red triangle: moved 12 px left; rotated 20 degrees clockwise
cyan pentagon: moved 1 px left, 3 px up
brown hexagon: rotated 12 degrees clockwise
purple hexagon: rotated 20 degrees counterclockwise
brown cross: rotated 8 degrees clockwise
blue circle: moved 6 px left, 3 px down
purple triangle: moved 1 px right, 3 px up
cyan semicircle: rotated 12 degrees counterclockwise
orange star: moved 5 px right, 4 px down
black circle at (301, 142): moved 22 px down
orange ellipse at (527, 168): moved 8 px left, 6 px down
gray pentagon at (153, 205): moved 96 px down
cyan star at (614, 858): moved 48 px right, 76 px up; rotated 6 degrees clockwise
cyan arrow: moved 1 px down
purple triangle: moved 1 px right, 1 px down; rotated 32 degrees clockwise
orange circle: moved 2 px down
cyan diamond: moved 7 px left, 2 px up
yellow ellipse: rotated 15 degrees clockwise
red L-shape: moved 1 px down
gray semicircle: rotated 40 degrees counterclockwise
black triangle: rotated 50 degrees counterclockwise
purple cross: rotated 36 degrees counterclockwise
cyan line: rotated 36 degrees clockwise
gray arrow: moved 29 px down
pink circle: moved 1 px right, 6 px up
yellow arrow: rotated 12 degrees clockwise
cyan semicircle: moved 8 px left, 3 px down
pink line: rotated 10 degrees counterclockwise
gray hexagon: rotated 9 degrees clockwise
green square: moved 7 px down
-*-
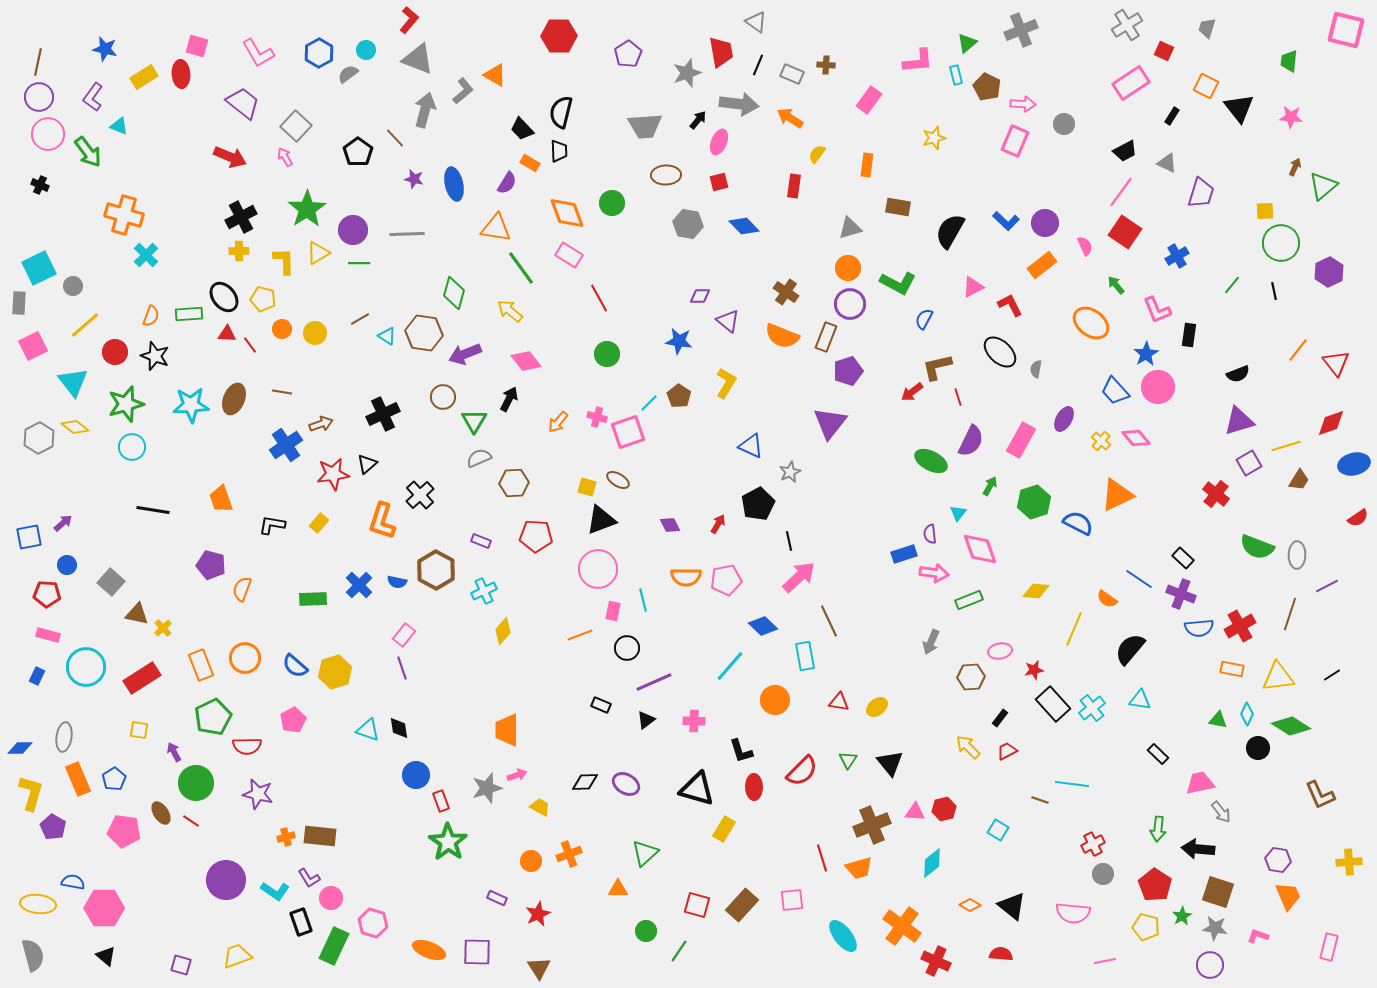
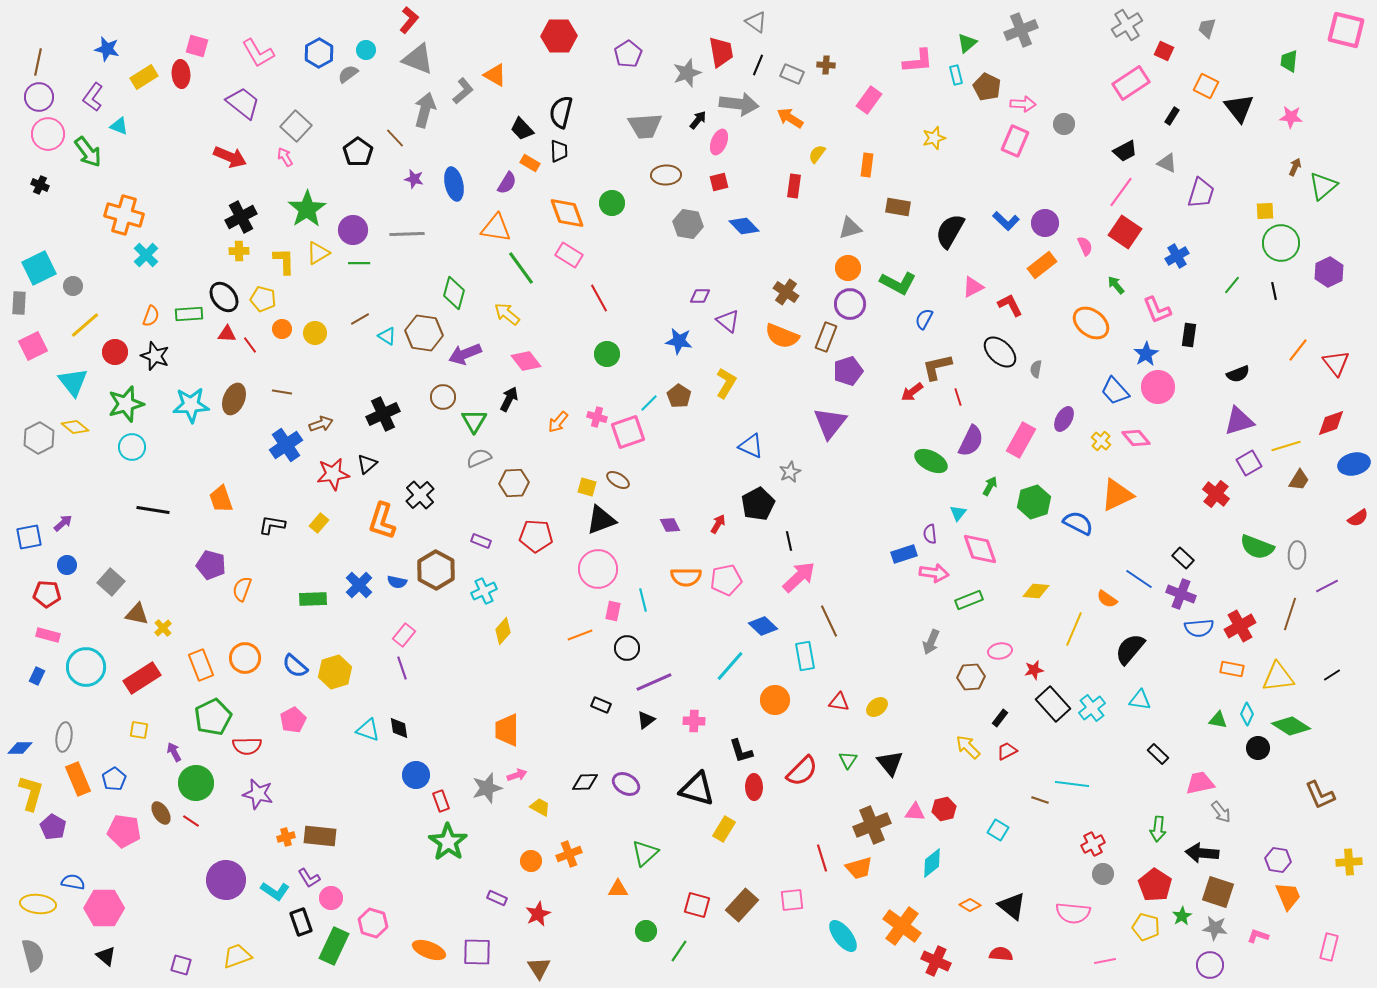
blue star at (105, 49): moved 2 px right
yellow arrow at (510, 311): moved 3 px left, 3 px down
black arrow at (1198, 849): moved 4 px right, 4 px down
-*-
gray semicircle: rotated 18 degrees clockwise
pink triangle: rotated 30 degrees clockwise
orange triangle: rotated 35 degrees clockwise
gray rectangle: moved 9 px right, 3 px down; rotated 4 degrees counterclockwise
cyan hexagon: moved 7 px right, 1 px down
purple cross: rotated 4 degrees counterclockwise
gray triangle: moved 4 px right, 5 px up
-*-
- [PROBLEM STATEMENT]:
Your answer should be the lines of the listing above between the line holding "brown cross: rotated 8 degrees clockwise" and the line holding "green square: moved 7 px down", inclusive, restated word for word and alone.

- [SOLUTION TO THIS PROBLEM]:
brown cross: rotated 8 degrees clockwise
blue circle: moved 6 px left, 3 px down
purple triangle: moved 1 px right, 3 px up
cyan semicircle: rotated 12 degrees counterclockwise
orange star: moved 5 px right, 4 px down
black circle at (301, 142): moved 22 px down
orange ellipse at (527, 168): moved 8 px left, 6 px down
gray pentagon at (153, 205): moved 96 px down
cyan star at (614, 858): moved 48 px right, 76 px up; rotated 6 degrees clockwise
cyan arrow: moved 1 px down
purple triangle: moved 1 px right, 1 px down; rotated 32 degrees clockwise
orange circle: moved 2 px down
cyan diamond: moved 7 px left, 2 px up
yellow ellipse: rotated 15 degrees clockwise
red L-shape: moved 1 px down
gray semicircle: rotated 40 degrees counterclockwise
black triangle: rotated 50 degrees counterclockwise
purple cross: rotated 36 degrees counterclockwise
cyan line: rotated 36 degrees clockwise
gray arrow: moved 29 px down
pink circle: moved 1 px right, 6 px up
yellow arrow: rotated 12 degrees clockwise
cyan semicircle: moved 8 px left, 3 px down
pink line: rotated 10 degrees counterclockwise
gray hexagon: rotated 9 degrees clockwise
green square: moved 7 px down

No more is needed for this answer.